WORK TO BE COMPLETED: The output consists only of the lines from the one with "FAN1: IRF520 -> D4184" through the end of the records, each printed exactly, and contains no pictures.

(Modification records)
---*---

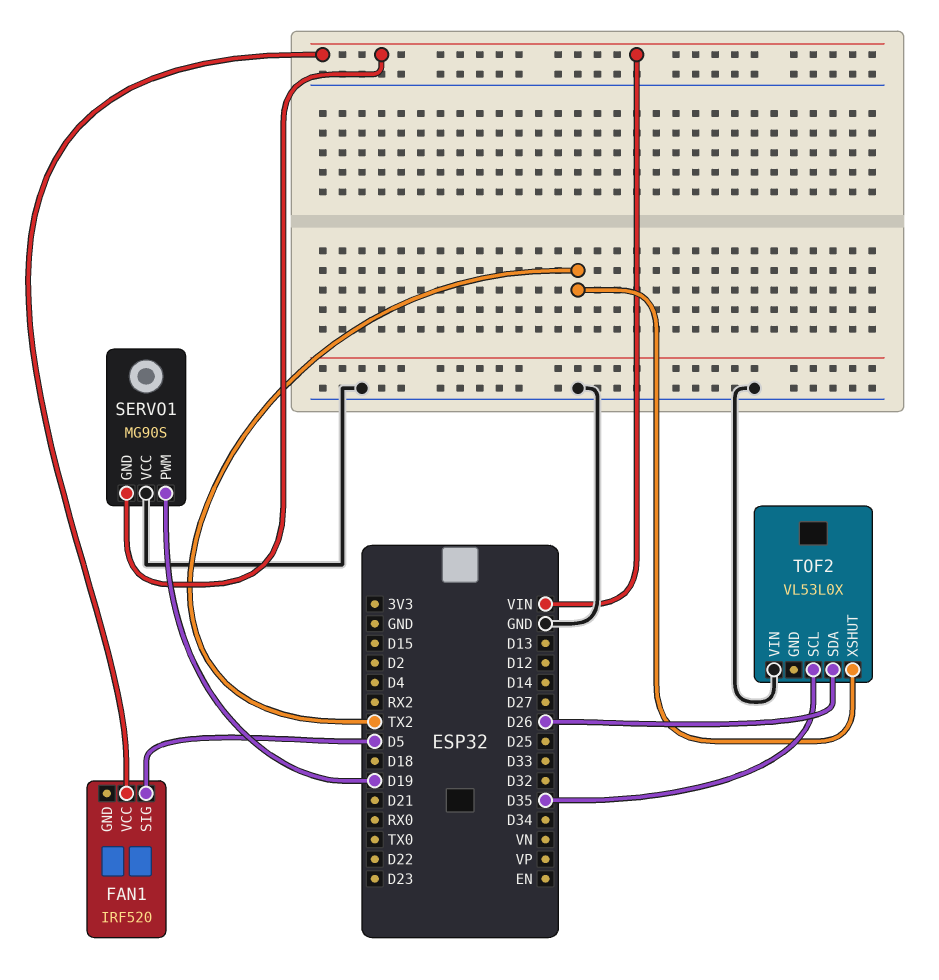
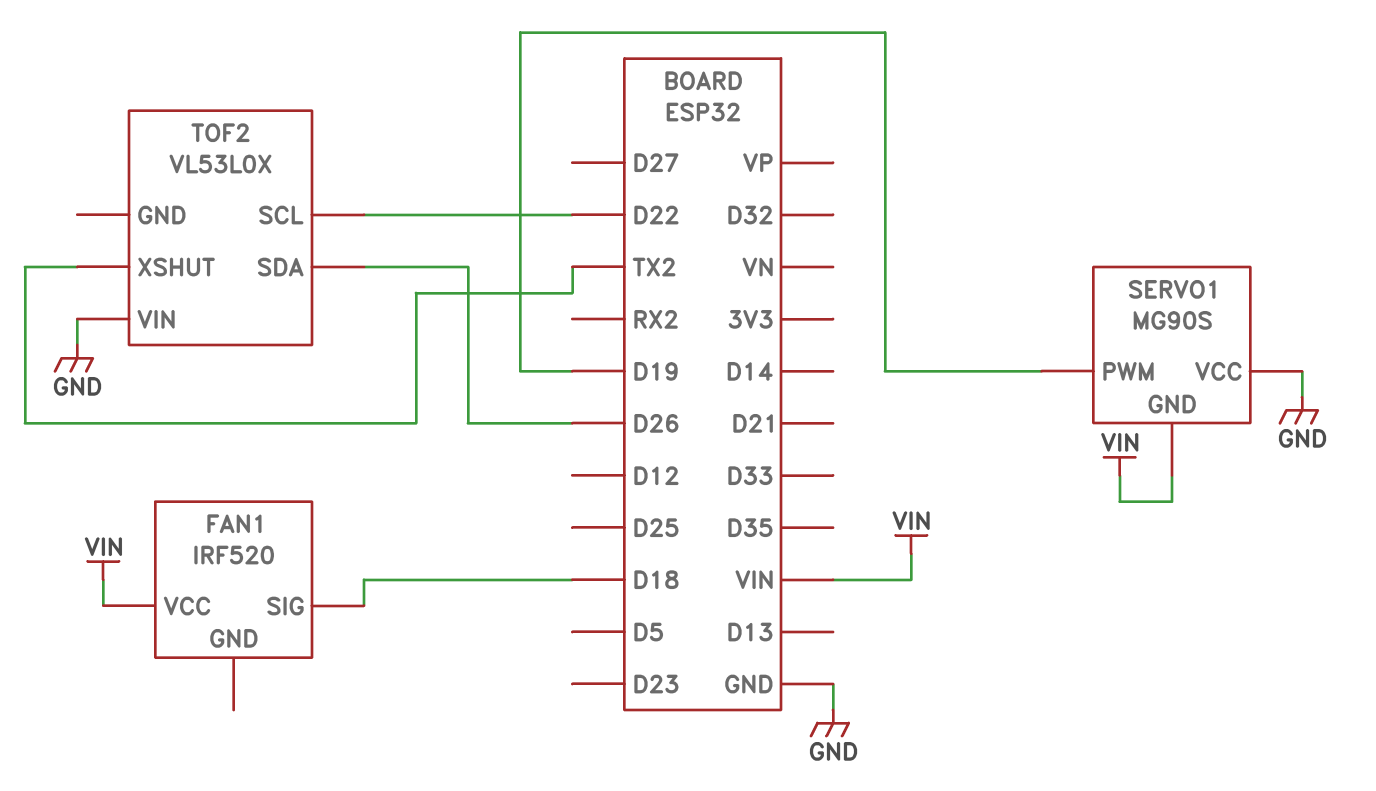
FAN1 pin SIG: D5 -> D18
TOF2 pin SCL: D35 -> D22

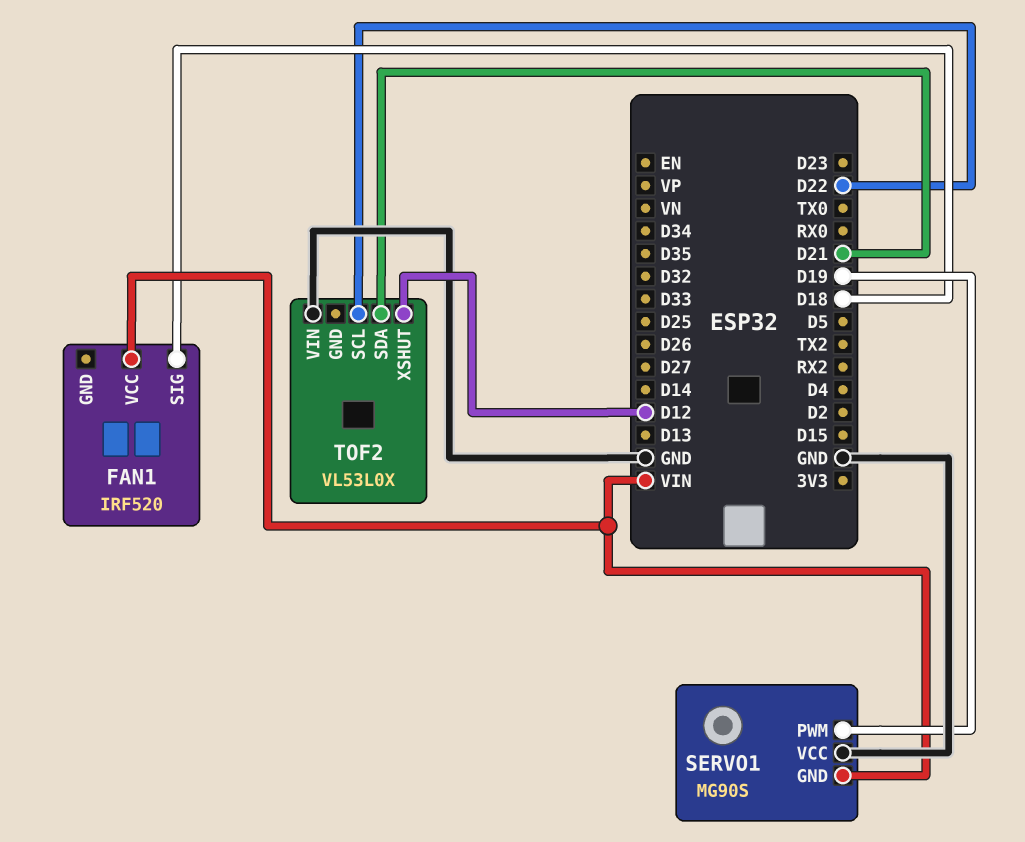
TOF2 pin SDA: D26 -> D21
TOF2 pin XSHUT: TX2 -> D12

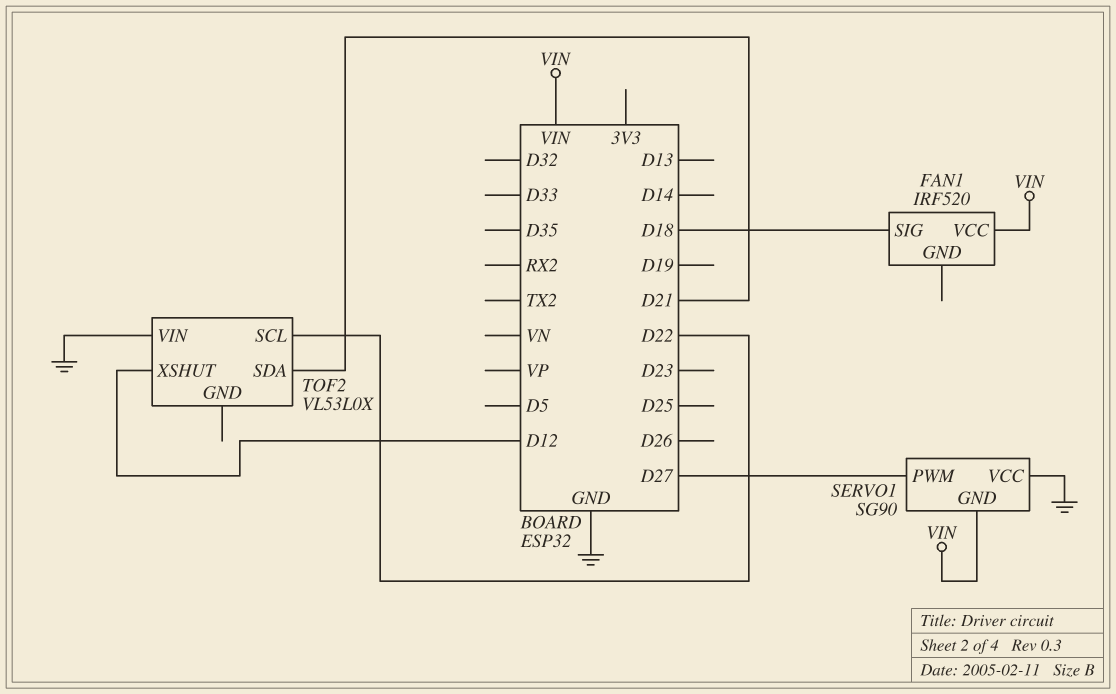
SERVO1: MG90S -> SG90
SERVO1 pin PWM: D19 -> D27

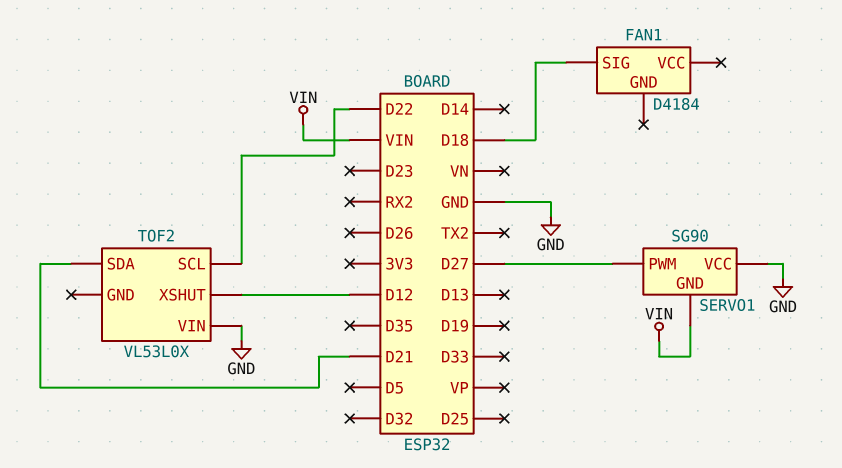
FAN1: IRF520 -> D4184
FAN1 pin VCC: VIN -> none

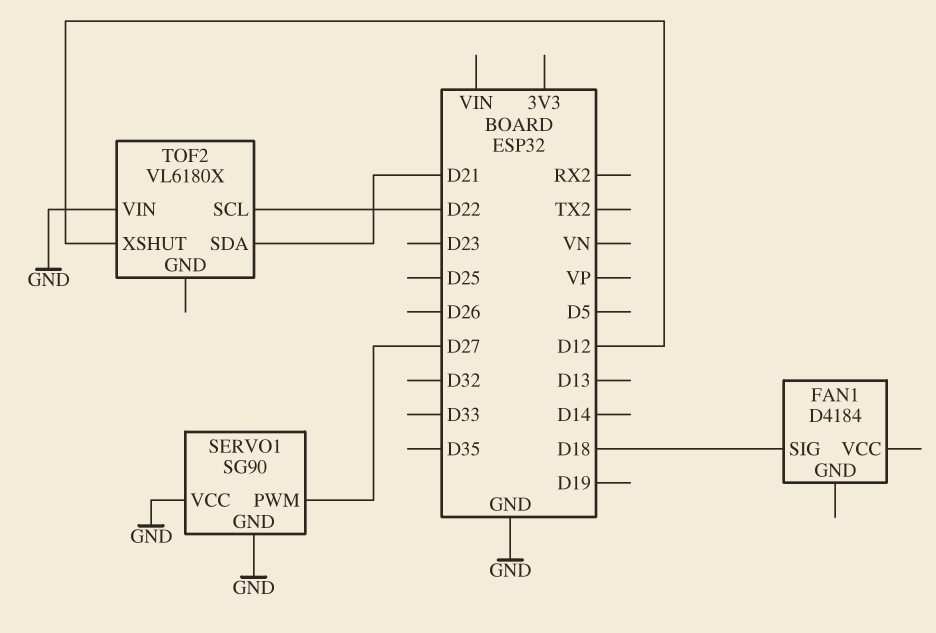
SERVO1 pin GND: VIN -> GND
TOF2: VL53L0X -> VL6180X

---*---

EXERCISE RESULT:
FAN1: IRF520 -> D4184
FAN1 pin VCC: VIN -> none

SERVO1 pin GND: VIN -> GND
TOF2: VL53L0X -> VL6180X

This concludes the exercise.